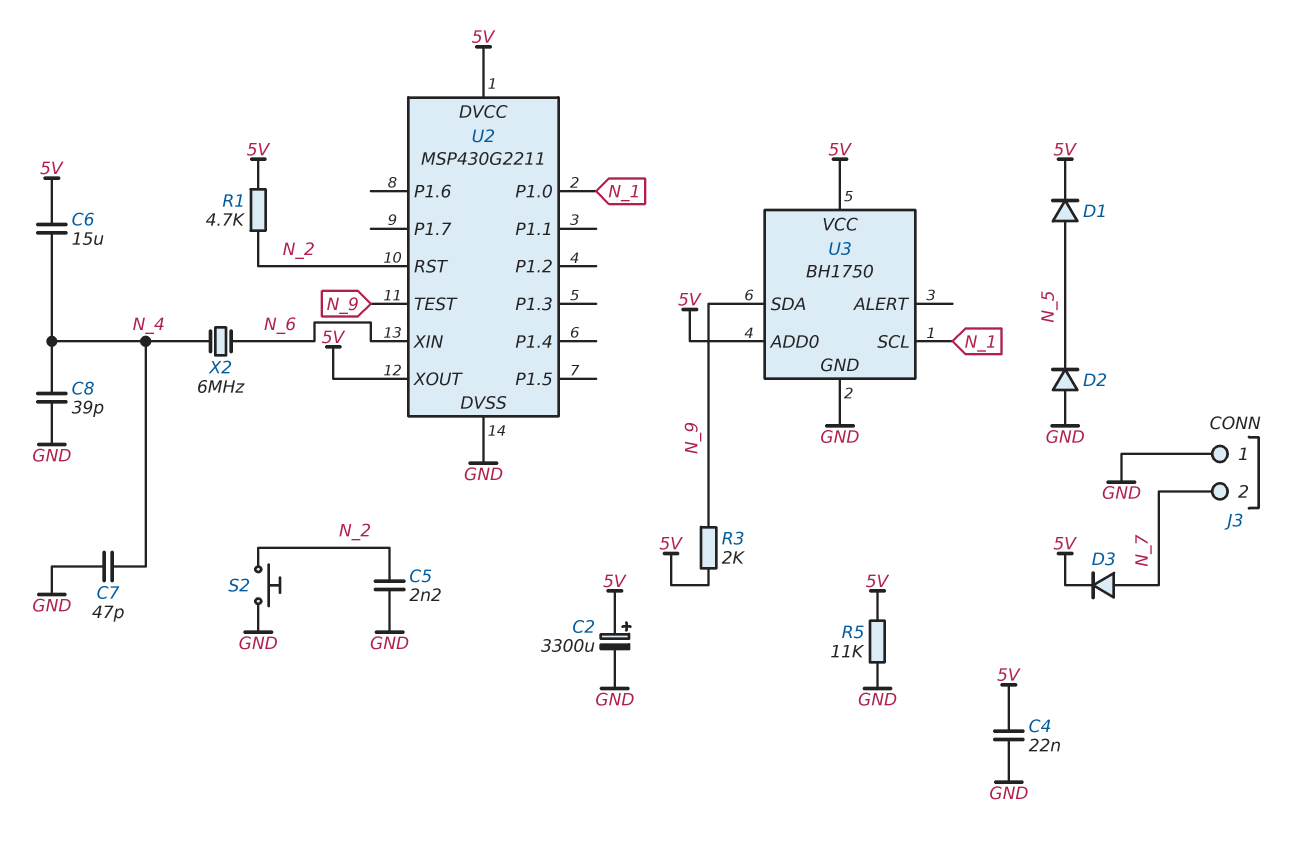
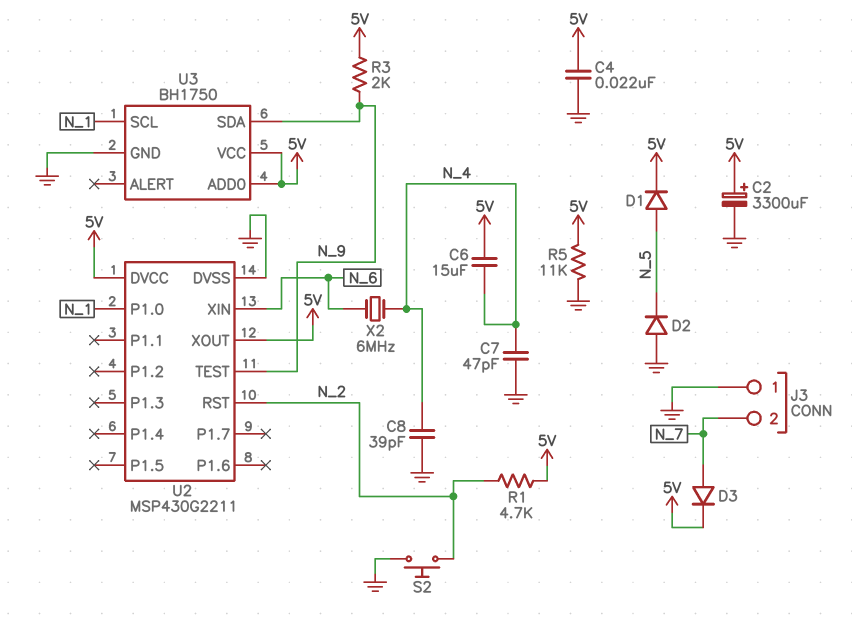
C5: 2.2nF (GND, N_2) -> none

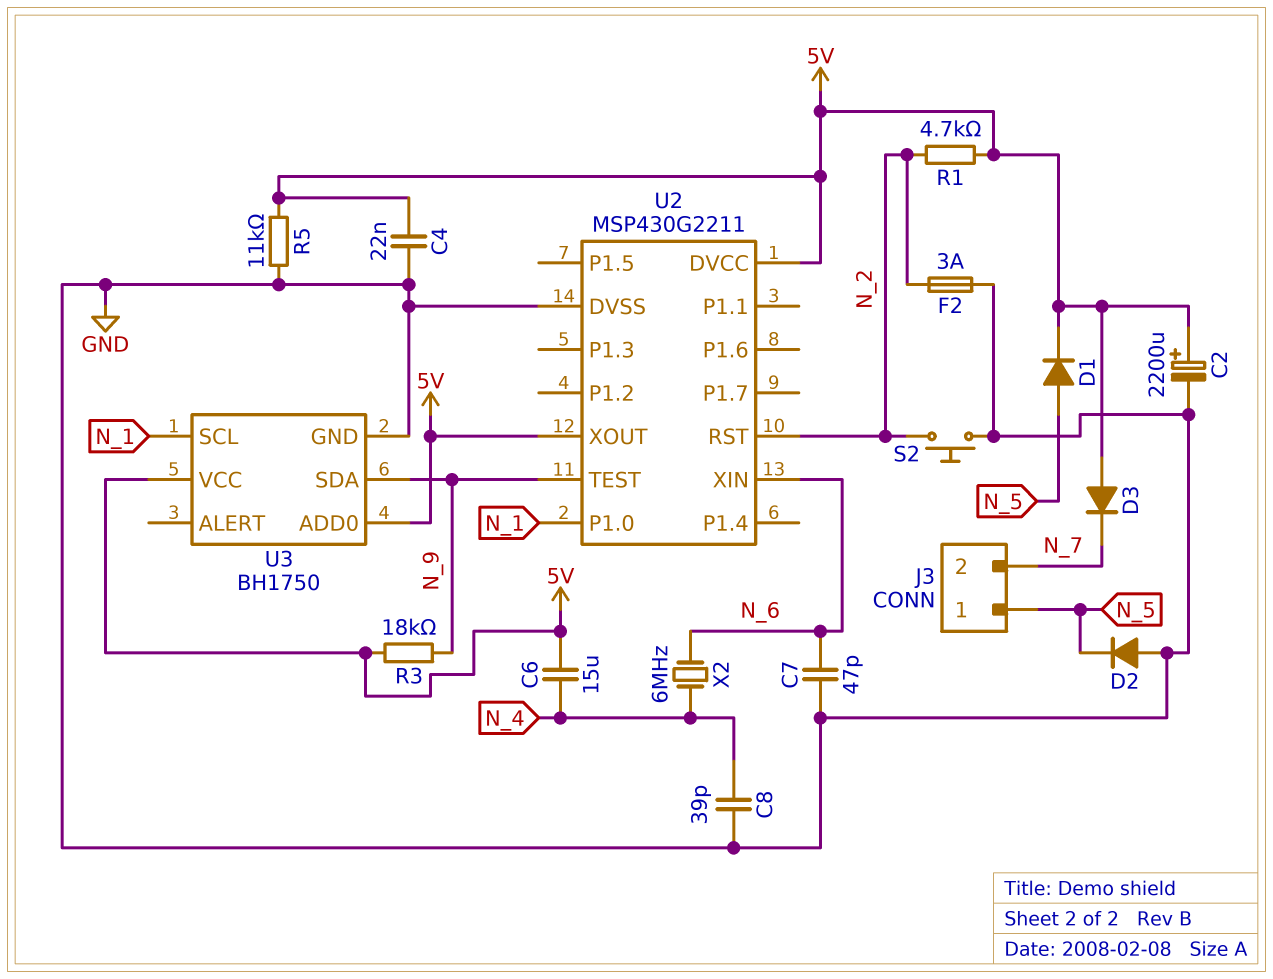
C2: 3300uF (plus 5V, minus GND) -> 2200uF (plus 5V, minus GND)
C7: 47pF (GND, N_4) -> 47pF (GND, N_6)
D3: diode (A N_7, K 5V) -> diode (A 5V, K N_7)
F2: none -> 3A (GND, N_2)
J3 pin 1: GND -> N_5
R3: 2k (5V, N_9) -> 18k (5V, N_9)

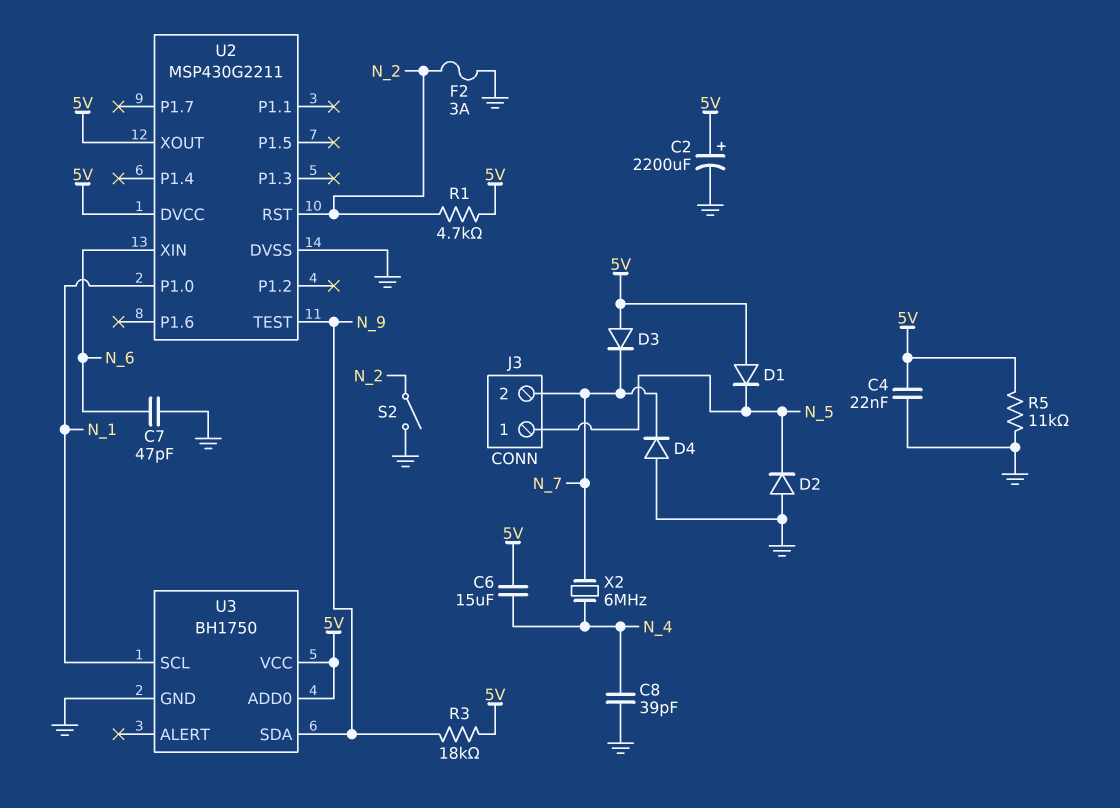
D1: diode (A N_5, K 5V) -> diode (A 5V, K N_5)
D4: none -> diode (A GND, K N_7)
S2: button (GND, N_2) -> switch (GND, N_2)
X2: 6MHz (N_4, N_6) -> 6MHz (N_4, N_7)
------------------------------
WHAT YOU NEED TO DO: Set the pictures aside and restate word for word only the lines from the line containing "C7: 47pF (GND, N_4) -> 47pF (GND, N_6)" through the end of the entries above, both included.

TASK RESPONSE:
C7: 47pF (GND, N_4) -> 47pF (GND, N_6)
D3: diode (A N_7, K 5V) -> diode (A 5V, K N_7)
F2: none -> 3A (GND, N_2)
J3 pin 1: GND -> N_5
R3: 2k (5V, N_9) -> 18k (5V, N_9)

D1: diode (A N_5, K 5V) -> diode (A 5V, K N_5)
D4: none -> diode (A GND, K N_7)
S2: button (GND, N_2) -> switch (GND, N_2)
X2: 6MHz (N_4, N_6) -> 6MHz (N_4, N_7)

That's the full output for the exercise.